─── Data

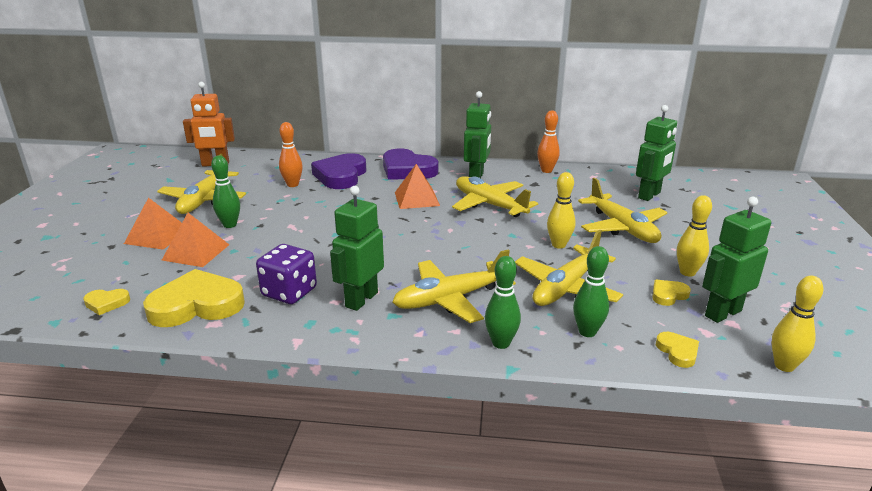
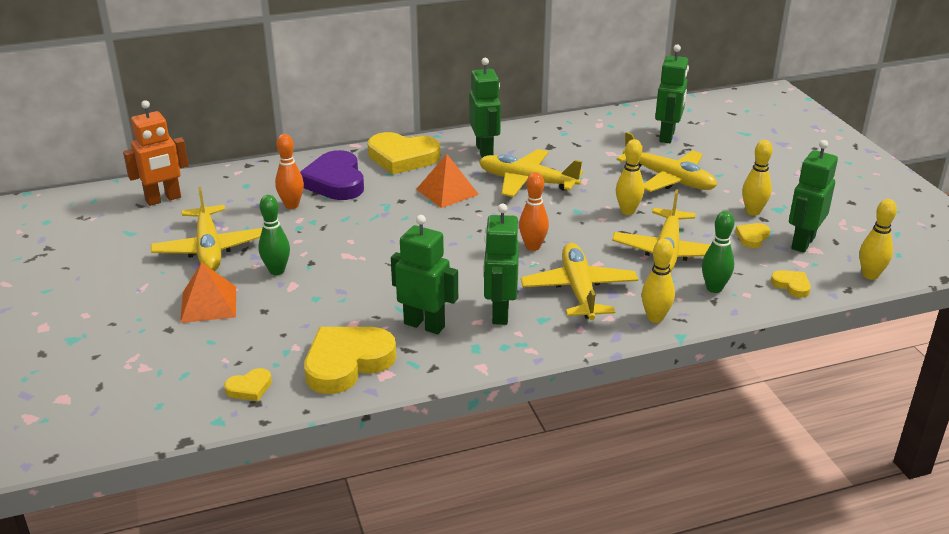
camera: 25 degrees left, 5 degrees up
(196, 252) = (277, 310): orange pyramid -> none
(289, 292) = (424, 325): purple dice -> green robot
(407, 170) = (402, 157): purple heart -> yellow heart
(450, 299) = (579, 290): yellow plane -> yellow plane turned 135 degrees clockwise
(501, 343) = (655, 318): green bowling pin -> yellow bowling pin
(546, 170) = (549, 127): orange bowling pin -> orange bowling pin (533, 246)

──────

Give the data above again exactly. Leave the pictures out.

camera: 25 degrees left, 5 degrees up
(196, 252) = (277, 310): orange pyramid -> none
(289, 292) = (424, 325): purple dice -> green robot
(407, 170) = (402, 157): purple heart -> yellow heart
(450, 299) = (579, 290): yellow plane -> yellow plane turned 135 degrees clockwise
(501, 343) = (655, 318): green bowling pin -> yellow bowling pin
(546, 170) = (549, 127): orange bowling pin -> orange bowling pin (533, 246)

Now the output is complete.